--- TASK STATEMENT ---
Turn every line of the entries, starting with the line that contains "The point (68, 99) is behind." and going on through the end of the entries, into a Markdown table with the columns Row and Line. Number the rows, skip blank lines, and include no other lines.

--- DATA SECTION ---
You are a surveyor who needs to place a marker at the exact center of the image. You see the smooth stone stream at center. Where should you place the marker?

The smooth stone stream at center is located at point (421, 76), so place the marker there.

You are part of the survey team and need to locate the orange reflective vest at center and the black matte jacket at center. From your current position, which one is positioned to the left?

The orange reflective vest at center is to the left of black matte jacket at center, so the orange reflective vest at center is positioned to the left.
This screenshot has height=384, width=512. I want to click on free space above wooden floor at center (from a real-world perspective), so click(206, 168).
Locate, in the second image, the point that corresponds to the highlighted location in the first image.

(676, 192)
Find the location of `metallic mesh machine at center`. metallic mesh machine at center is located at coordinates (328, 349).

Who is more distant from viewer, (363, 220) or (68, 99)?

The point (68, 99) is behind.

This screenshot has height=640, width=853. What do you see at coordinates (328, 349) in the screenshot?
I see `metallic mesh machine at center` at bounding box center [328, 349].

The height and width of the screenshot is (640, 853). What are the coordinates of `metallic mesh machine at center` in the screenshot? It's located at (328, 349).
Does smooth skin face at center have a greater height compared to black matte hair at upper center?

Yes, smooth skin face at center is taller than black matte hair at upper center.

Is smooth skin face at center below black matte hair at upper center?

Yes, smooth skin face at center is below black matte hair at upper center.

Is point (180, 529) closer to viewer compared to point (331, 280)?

--- TASK RESULT ---
| Row | Line |
|---|---|
| 1 | The point (68, 99) is behind. |
| 2 | This screenshot has height=640, width=853. What do you see at coordinates (328, 349) in the screenshot? |
| 3 | I see `metallic mesh machine at center` at bounding box center [328, 349]. |
| 4 | The height and width of the screenshot is (640, 853). What are the coordinates of `metallic mesh machine at center` in the screenshot? It's located at (328, 349). |
| 5 | Does smooth skin face at center have a greater height compared to black matte hair at upper center? |
| 6 | Yes, smooth skin face at center is taller than black matte hair at upper center. |
| 7 | Is smooth skin face at center below black matte hair at upper center? |
| 8 | Yes, smooth skin face at center is below black matte hair at upper center. |
| 9 | Is point (180, 529) closer to viewer compared to point (331, 280)? |